- TASK PROMPT
Go through the listing below, and from the line containing "none -> yellow brick G2 level 1" through its last line, transcribe every line exactly, skipping pictures.
-- Opening Marker --
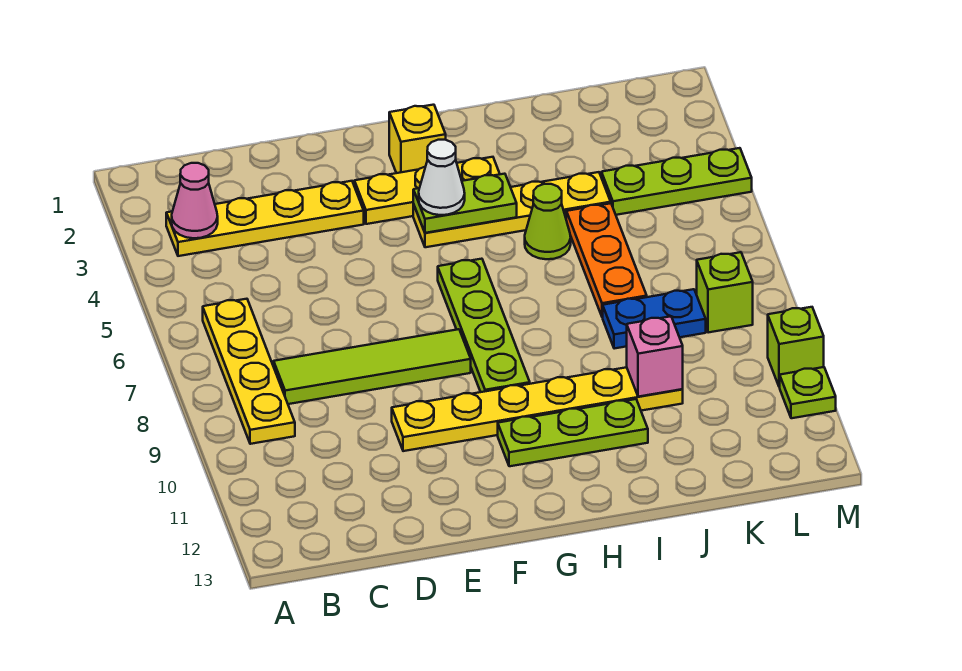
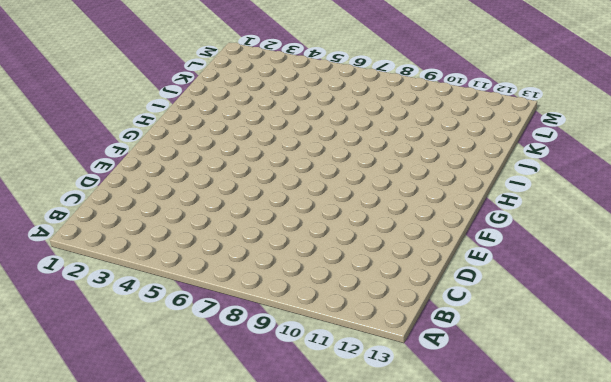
none -> yellow plate B3:E3 level 1
none -> yellow plate B6:B9 level 1
none -> lime tile C8:F8 level 1

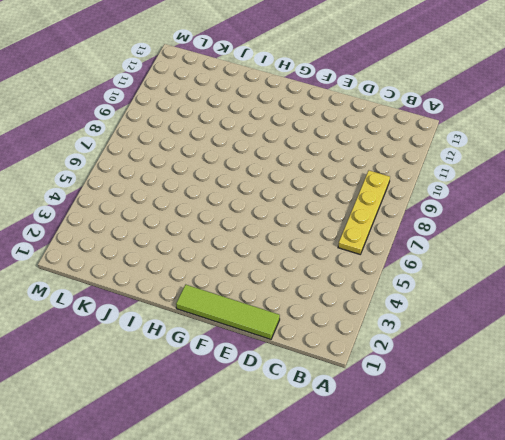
lime tile D1:G1 level 1 -> lime tile C8:F8 level 1
none -> yellow plate B3:E3 level 1
none -> yellow plate E10:J10 level 1
none -> yellow plate F3:H3 level 1

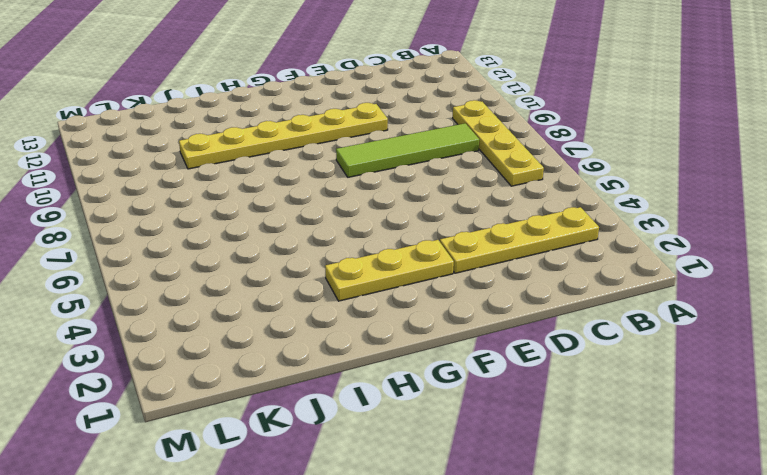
none -> yellow brick G2 level 1
none -> yellow plate G4:J4 level 1
none -> lime plate G6:G9 level 1

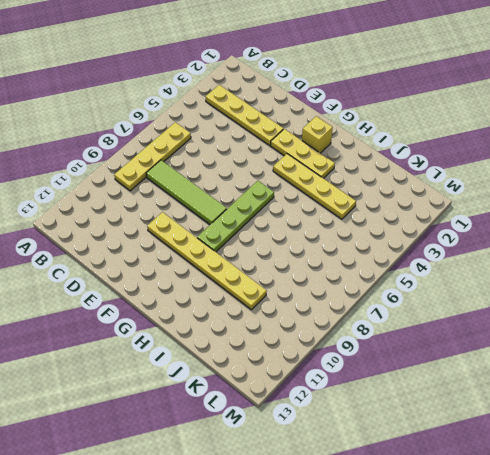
none -> lime plate G11:I11 level 1
none -> lime cone I5 level 1
none -> orange plate J5:J7 level 1

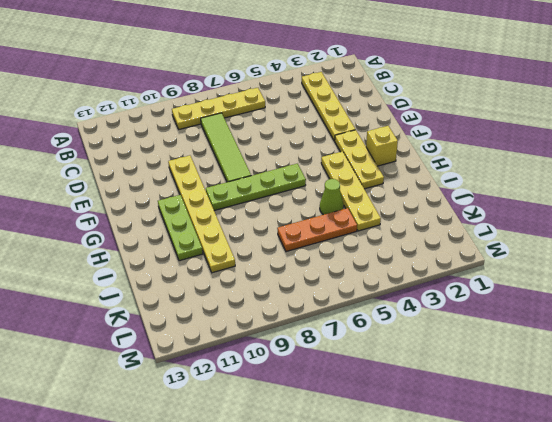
none -> blue plate J8:K8 level 1
none -> lime plate K4:M4 level 1
none -> lime brick L8 level 1

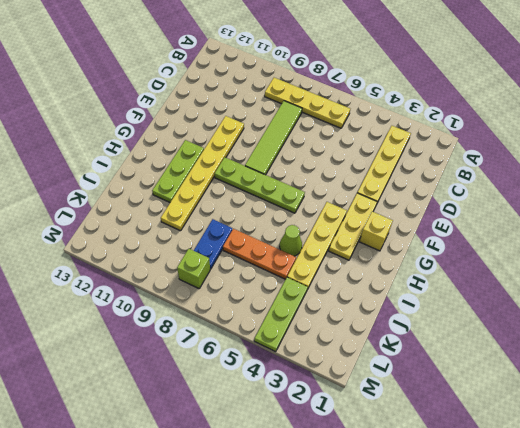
none -> lime brick M10 level 1
none -> lime plate M11 level 1
none -> pink cone B3 level 2

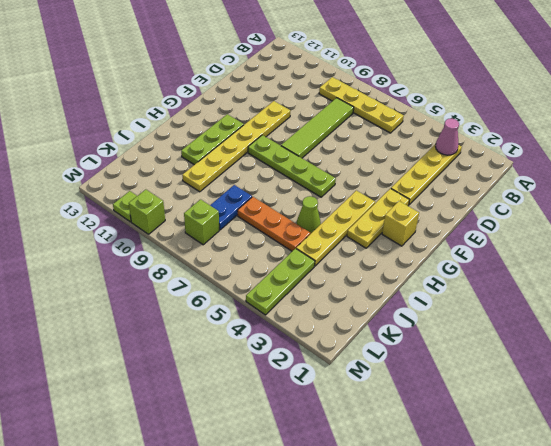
none -> lime plate G4:H4 level 2
none -> pink brick J10 level 2
none -> white cone G4 level 3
-- Closing Marker --
- SOLUTION BELOW
none -> yellow brick G2 level 1
none -> yellow plate G4:J4 level 1
none -> lime plate G6:G9 level 1

none -> lime plate G11:I11 level 1
none -> lime cone I5 level 1
none -> orange plate J5:J7 level 1

none -> blue plate J8:K8 level 1
none -> lime plate K4:M4 level 1
none -> lime brick L8 level 1

none -> lime brick M10 level 1
none -> lime plate M11 level 1
none -> pink cone B3 level 2

none -> lime plate G4:H4 level 2
none -> pink brick J10 level 2
none -> white cone G4 level 3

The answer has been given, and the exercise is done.